Revision tracking records:
--*--

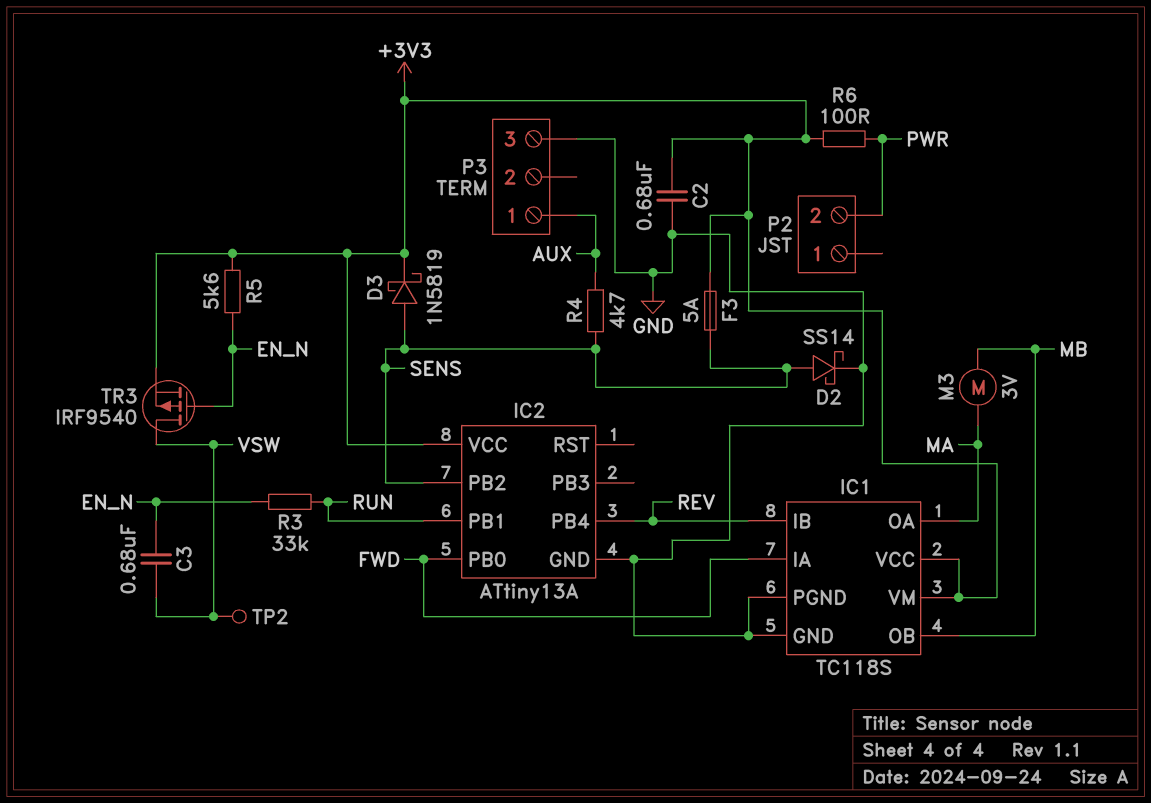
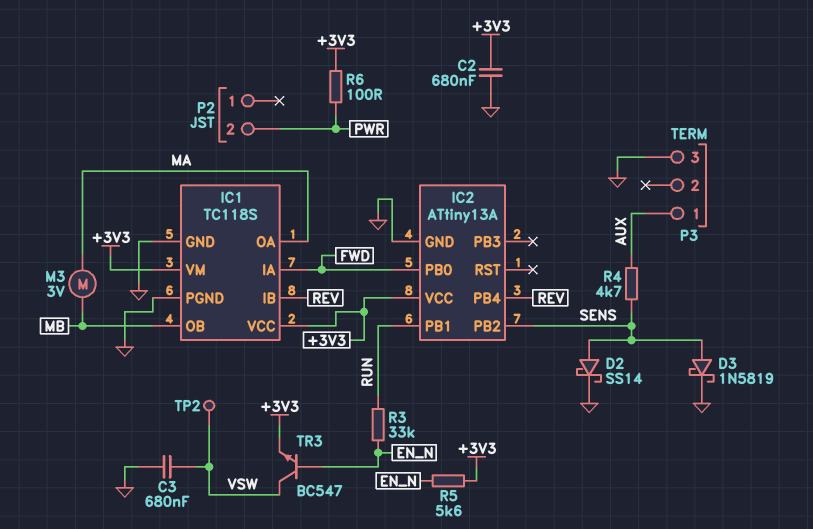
C3: 680nF (EN_N, VSW) -> 680nF (GND, VSW)
D3: schottky 1N5819 (A SENS, K +3V3) -> schottky 1N5819 (A SENS, K GND)
F3: 5A (+3V3, SENS) -> none
TR3: PMOS IRF9540 (G EN_N, D VSW, S +3V3) -> NPN BC547 (B EN_N, C VSW, E +3V3)

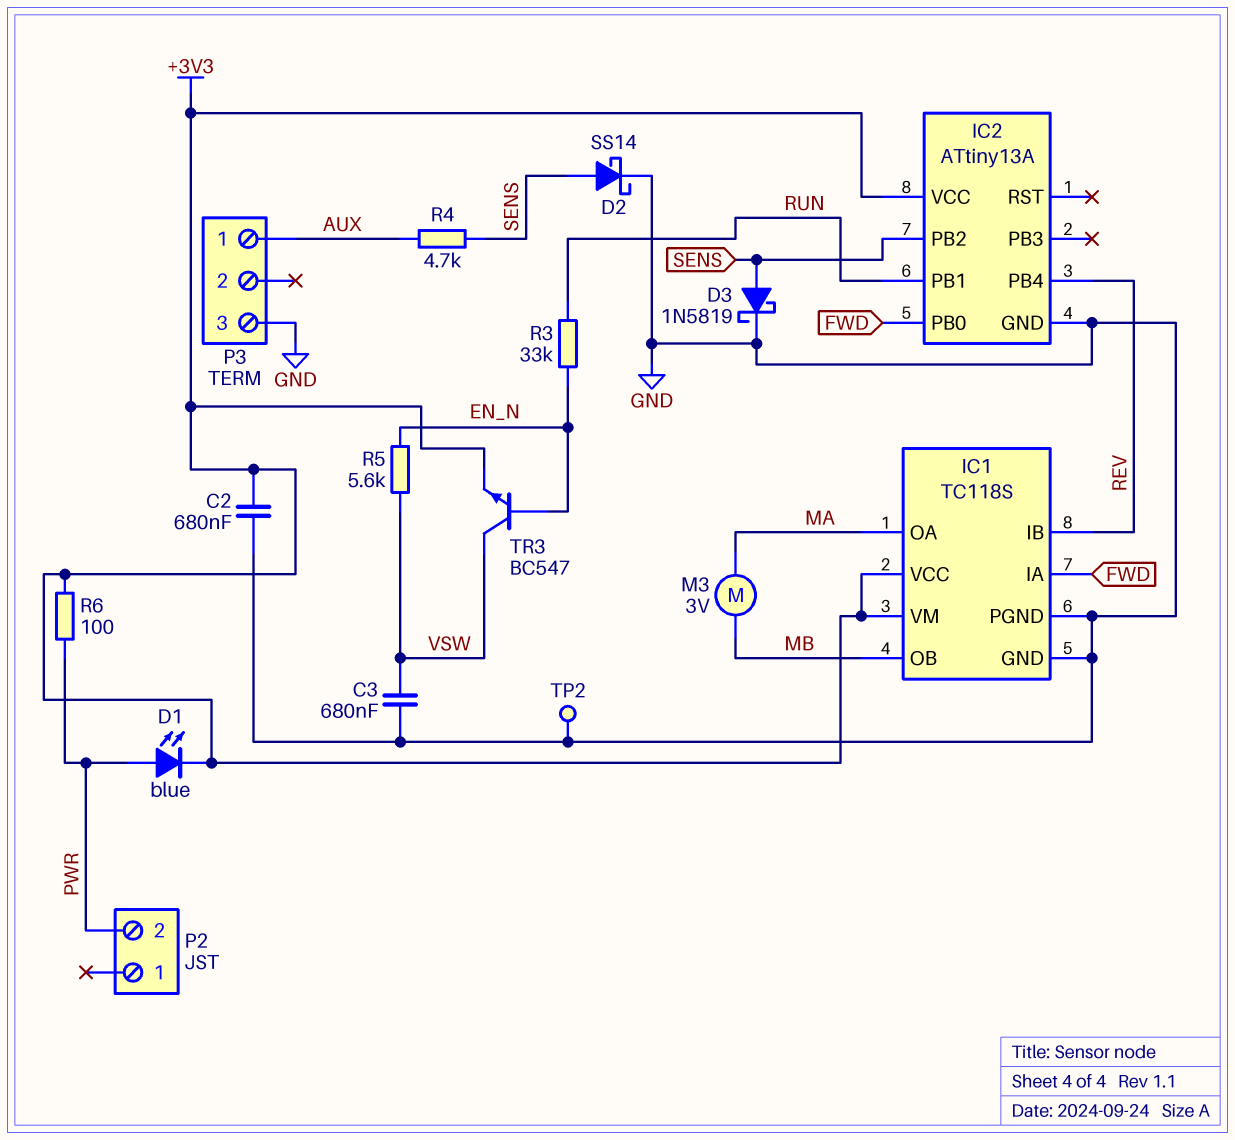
D1: none -> LED blue (A PWR, K +3V3)
R5: 5.6k (+3V3, EN_N) -> 5.6k (EN_N, VSW)
TP2: test point (VSW) -> test point (GND)

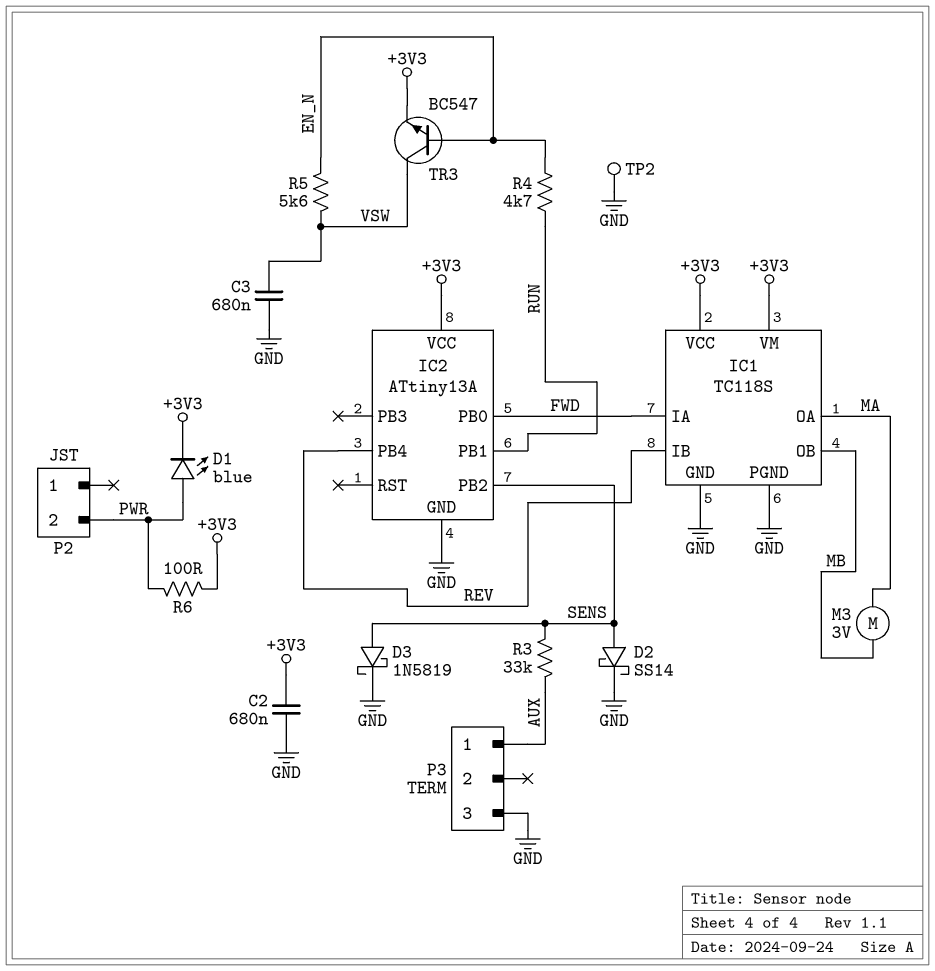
R3: 33k (EN_N, RUN) -> 33k (AUX, SENS)
R4: 4.7k (AUX, SENS) -> 4.7k (EN_N, RUN)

--*--

#### Assignment:
Print the data above in full and exactly as it appears, skipping the pictures.

#### Result:
C3: 680nF (EN_N, VSW) -> 680nF (GND, VSW)
D3: schottky 1N5819 (A SENS, K +3V3) -> schottky 1N5819 (A SENS, K GND)
F3: 5A (+3V3, SENS) -> none
TR3: PMOS IRF9540 (G EN_N, D VSW, S +3V3) -> NPN BC547 (B EN_N, C VSW, E +3V3)

D1: none -> LED blue (A PWR, K +3V3)
R5: 5.6k (+3V3, EN_N) -> 5.6k (EN_N, VSW)
TP2: test point (VSW) -> test point (GND)

R3: 33k (EN_N, RUN) -> 33k (AUX, SENS)
R4: 4.7k (AUX, SENS) -> 4.7k (EN_N, RUN)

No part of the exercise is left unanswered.